#### [WHAT IS REQUIRED]
Write the listing below out again word for word, without a single picture.

Segment Start: GIVEN MATERIAL

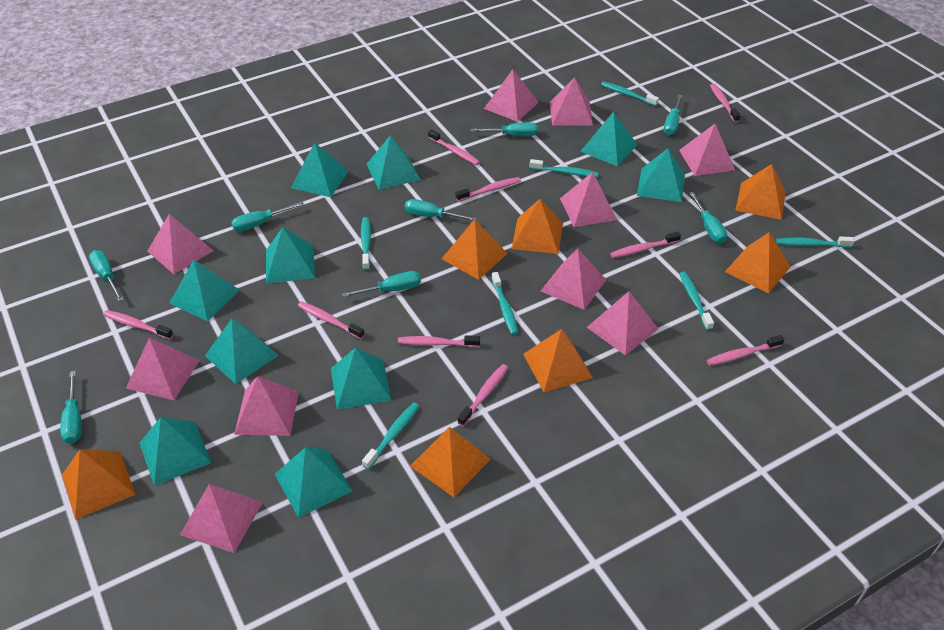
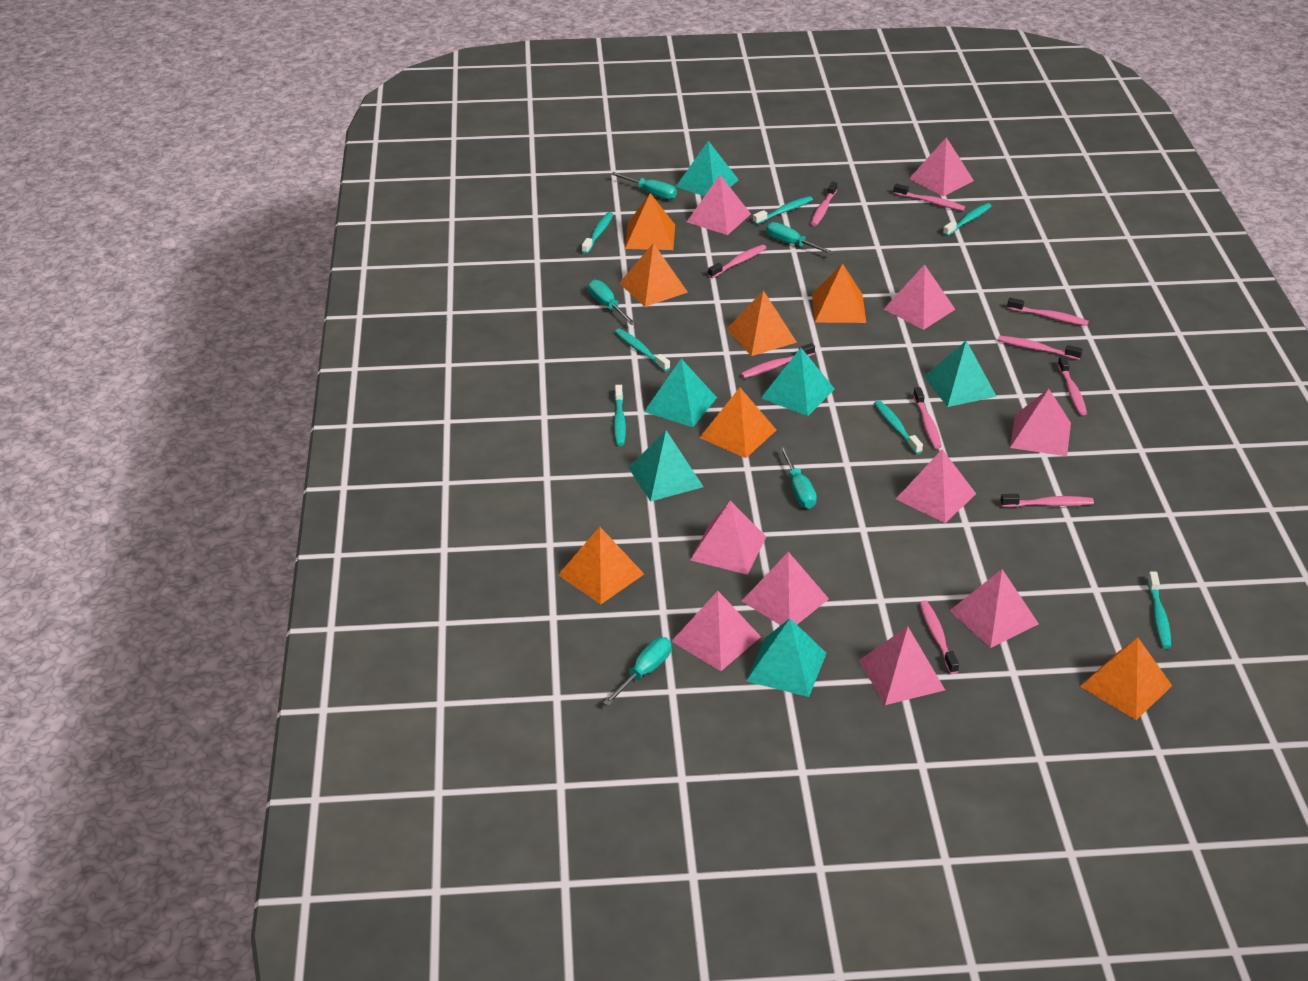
pink toothbrush: 9 -> 10
turquoise pyramid: 10 -> 6
turquoise screwdriver: 8 -> 5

Segment End: GIVEN MATERIAL

#### [EXERCISE RESPONSE]
pink toothbrush: 9 -> 10
turquoise pyramid: 10 -> 6
turquoise screwdriver: 8 -> 5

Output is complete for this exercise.